→ Instructions for the task
An exact copy of the entries below is required, with all pictures removed.

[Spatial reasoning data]
>>>>>

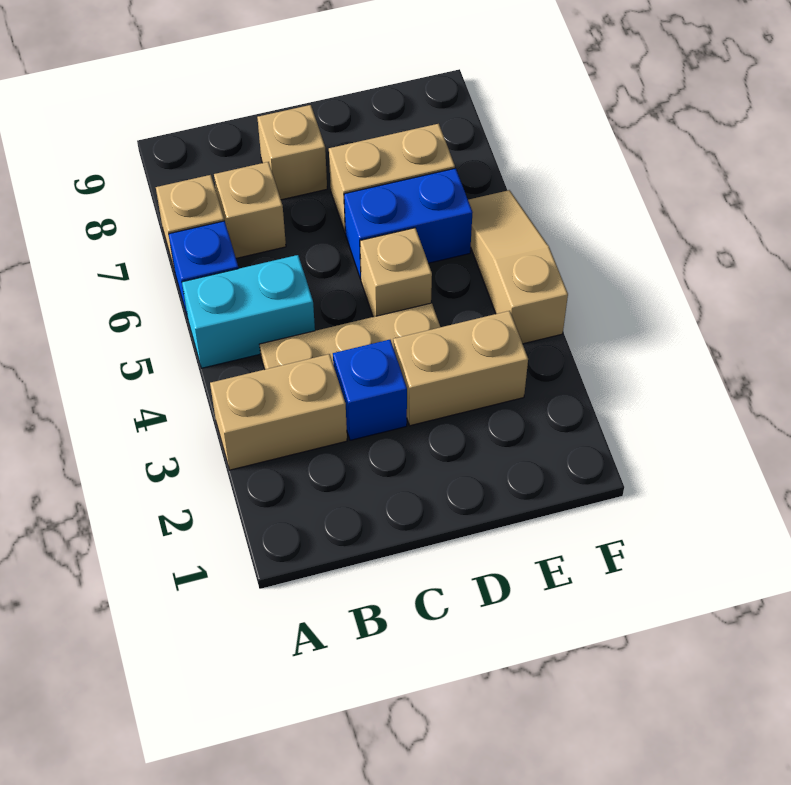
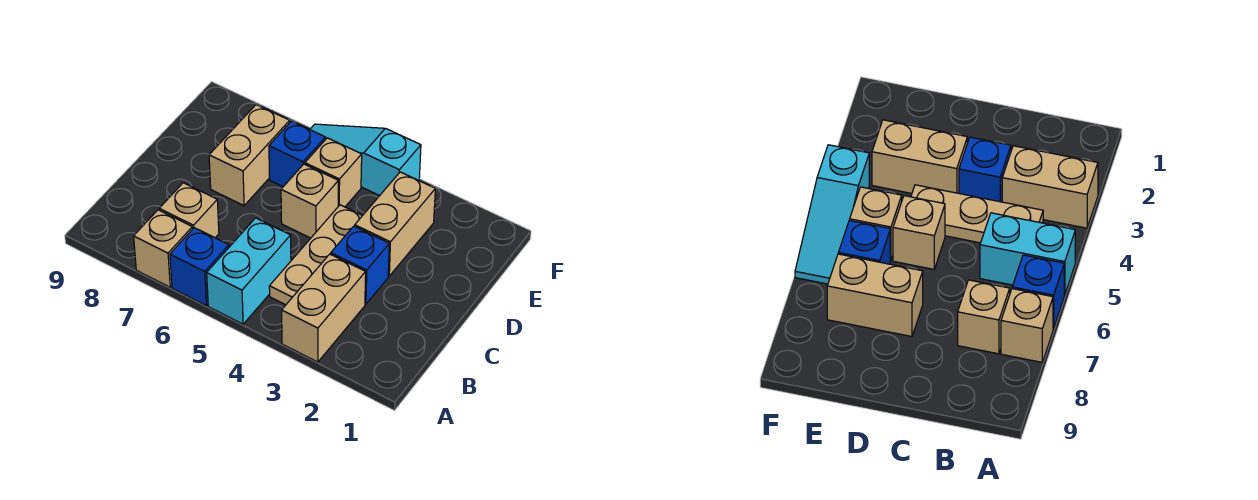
tan 1x1 brick [257,105,327,200] -> tan 1x1 brick moved to [305,138,362,207]
blue 1x2 brick [344,168,473,279] -> blue 1x1 brick [269,121,325,187]
tan 1x3 slope [468,190,568,344] -> cyan 1x3 slope [310,124,421,196]

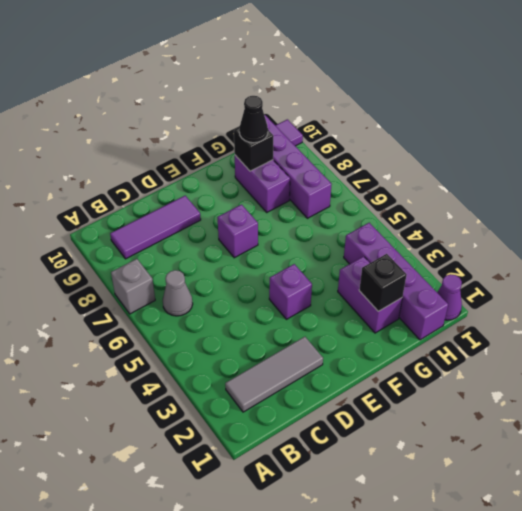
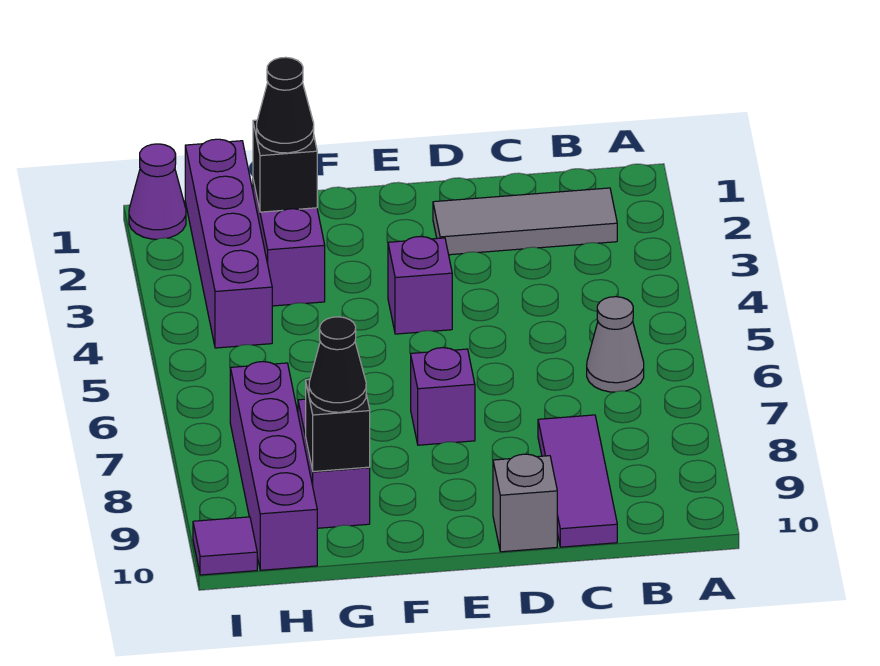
grey 1x1 brick [111,259,155,314] -> grey 1x1 brick moved to [493,454,557,552]
purple 1x3 tile [110,196,201,259] -> purple 1x3 tile turned to [538,415,617,547]
none -> black 1x1 cone [257,57,314,153]

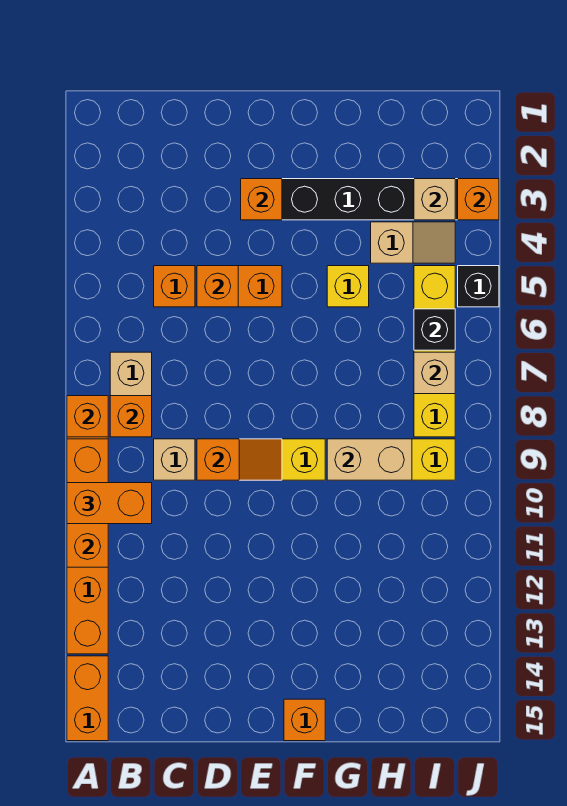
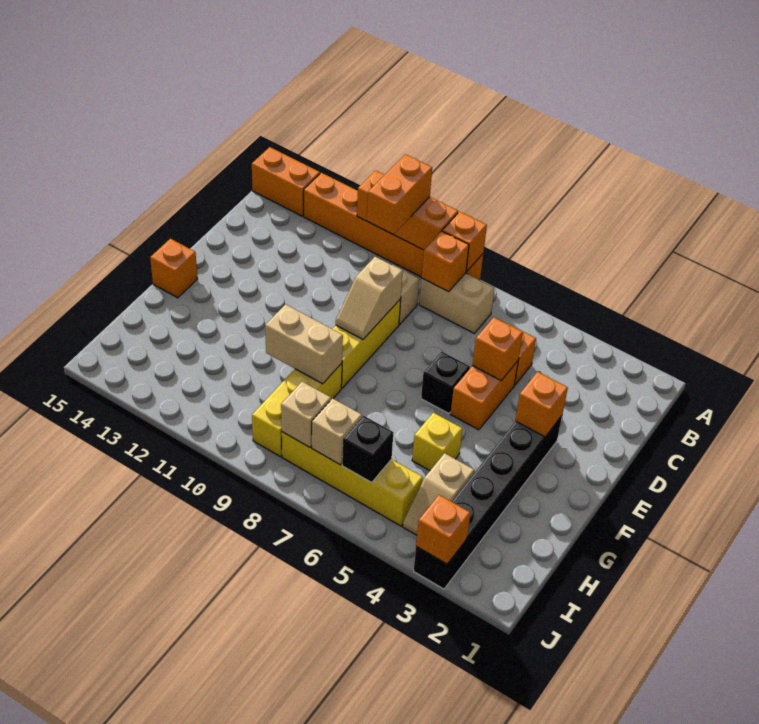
orange 1x2 slope [197,439,282,480] -> tan 1x2 slope [336,257,403,339]
tan 1x2 brick [327,439,412,480] -> tan 1x2 brick turned to [265,304,343,384]
tan 1x1 brick [414,179,455,220] -> tan 1x1 brick moved to [281,382,331,447]
black 1x1 brick [458,266,499,307] -> black 1x1 brick moved to [421,351,470,414]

<<<<<

→ Answer
tan 1x1 brick [257,105,327,200] -> tan 1x1 brick moved to [305,138,362,207]
blue 1x2 brick [344,168,473,279] -> blue 1x1 brick [269,121,325,187]
tan 1x3 slope [468,190,568,344] -> cyan 1x3 slope [310,124,421,196]

grey 1x1 brick [111,259,155,314] -> grey 1x1 brick moved to [493,454,557,552]
purple 1x3 tile [110,196,201,259] -> purple 1x3 tile turned to [538,415,617,547]
none -> black 1x1 cone [257,57,314,153]

orange 1x2 slope [197,439,282,480] -> tan 1x2 slope [336,257,403,339]
tan 1x2 brick [327,439,412,480] -> tan 1x2 brick turned to [265,304,343,384]
tan 1x1 brick [414,179,455,220] -> tan 1x1 brick moved to [281,382,331,447]
black 1x1 brick [458,266,499,307] -> black 1x1 brick moved to [421,351,470,414]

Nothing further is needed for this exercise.